→ **Your instructions**: Copy all the lines below word for word, omitting the pictures from your answer.

Dataset entries

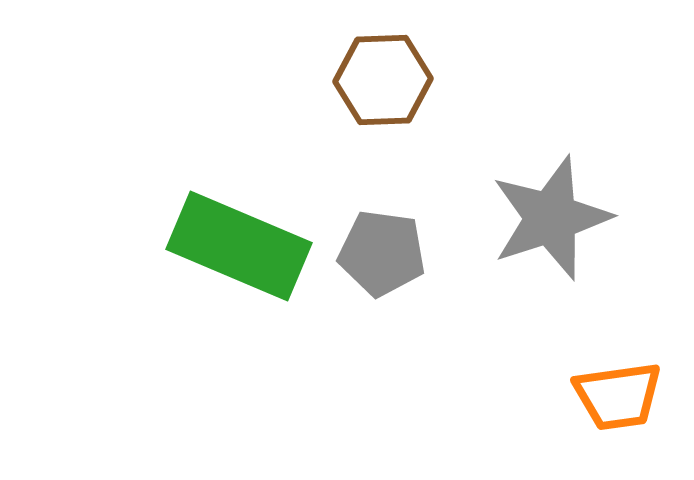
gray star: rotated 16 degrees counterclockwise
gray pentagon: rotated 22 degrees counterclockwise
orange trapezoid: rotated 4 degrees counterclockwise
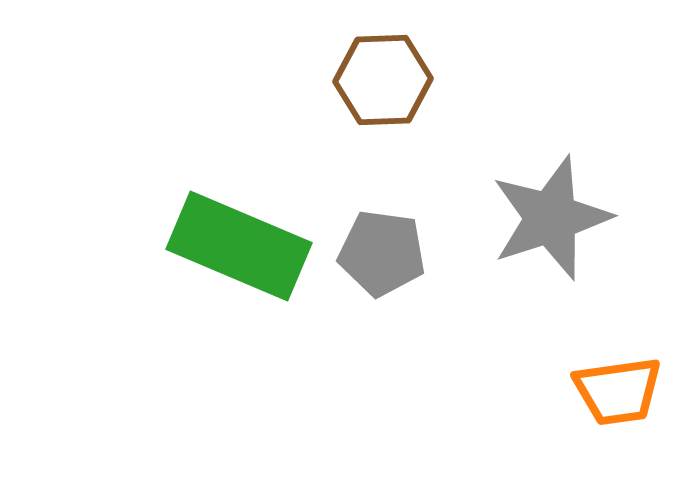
orange trapezoid: moved 5 px up
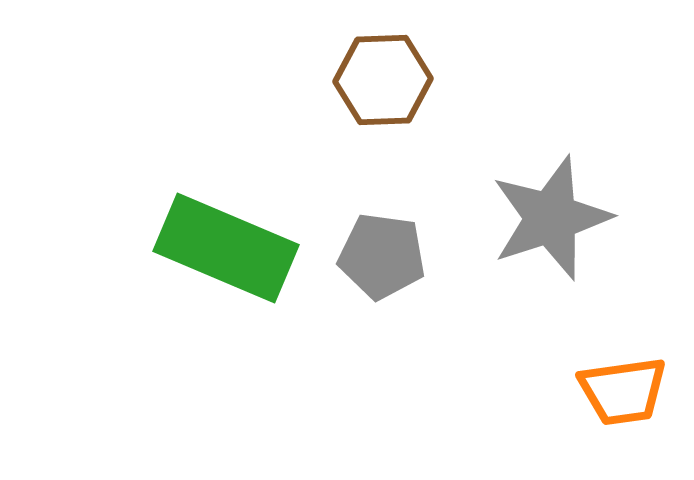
green rectangle: moved 13 px left, 2 px down
gray pentagon: moved 3 px down
orange trapezoid: moved 5 px right
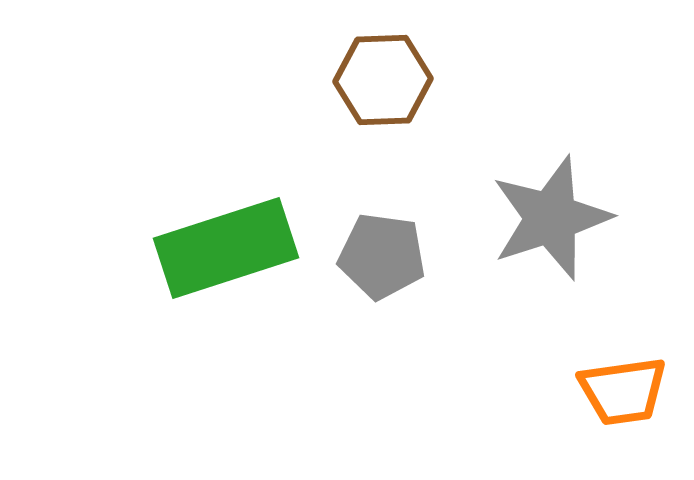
green rectangle: rotated 41 degrees counterclockwise
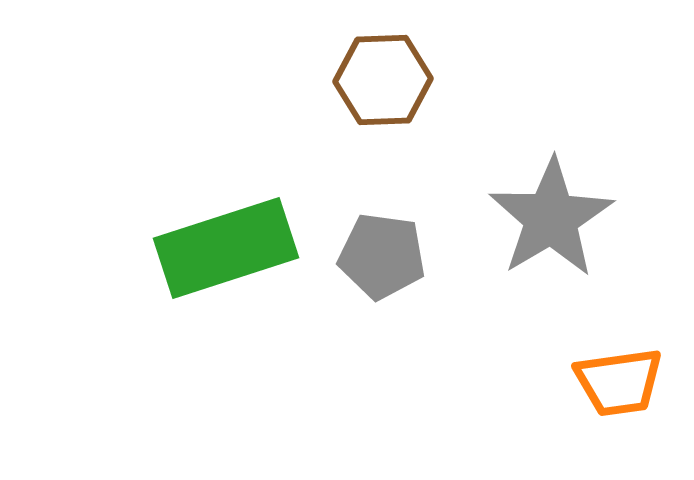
gray star: rotated 13 degrees counterclockwise
orange trapezoid: moved 4 px left, 9 px up
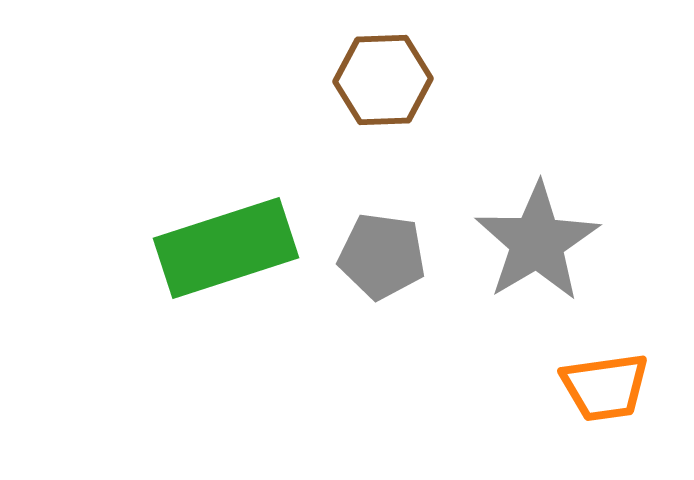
gray star: moved 14 px left, 24 px down
orange trapezoid: moved 14 px left, 5 px down
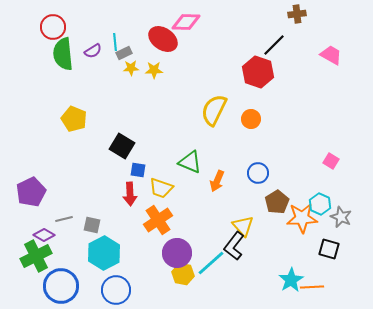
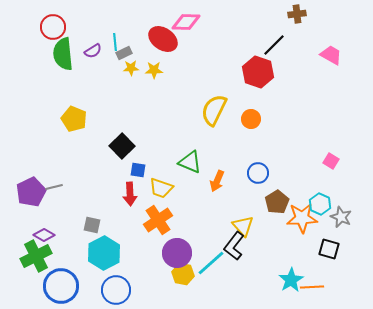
black square at (122, 146): rotated 15 degrees clockwise
gray line at (64, 219): moved 10 px left, 32 px up
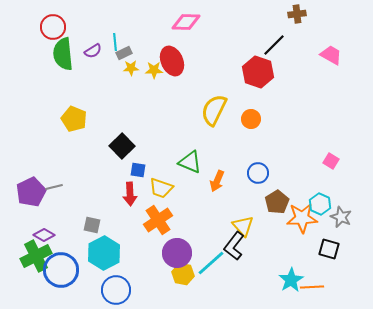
red ellipse at (163, 39): moved 9 px right, 22 px down; rotated 32 degrees clockwise
blue circle at (61, 286): moved 16 px up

→ **The completed task**:
gray star: rotated 16 degrees counterclockwise
gray pentagon: rotated 22 degrees counterclockwise
orange trapezoid: rotated 4 degrees counterclockwise
orange trapezoid: moved 5 px up
green rectangle: moved 13 px left, 2 px down
gray pentagon: moved 3 px down
orange trapezoid: moved 5 px right
green rectangle: rotated 41 degrees counterclockwise
gray star: rotated 13 degrees counterclockwise
orange trapezoid: moved 4 px left, 9 px up
gray star: moved 14 px left, 24 px down
orange trapezoid: moved 14 px left, 5 px down
black square at (122, 146): rotated 15 degrees clockwise
gray line at (64, 219): moved 10 px left, 32 px up
red ellipse at (163, 39): moved 9 px right, 22 px down; rotated 32 degrees clockwise
blue circle at (61, 286): moved 16 px up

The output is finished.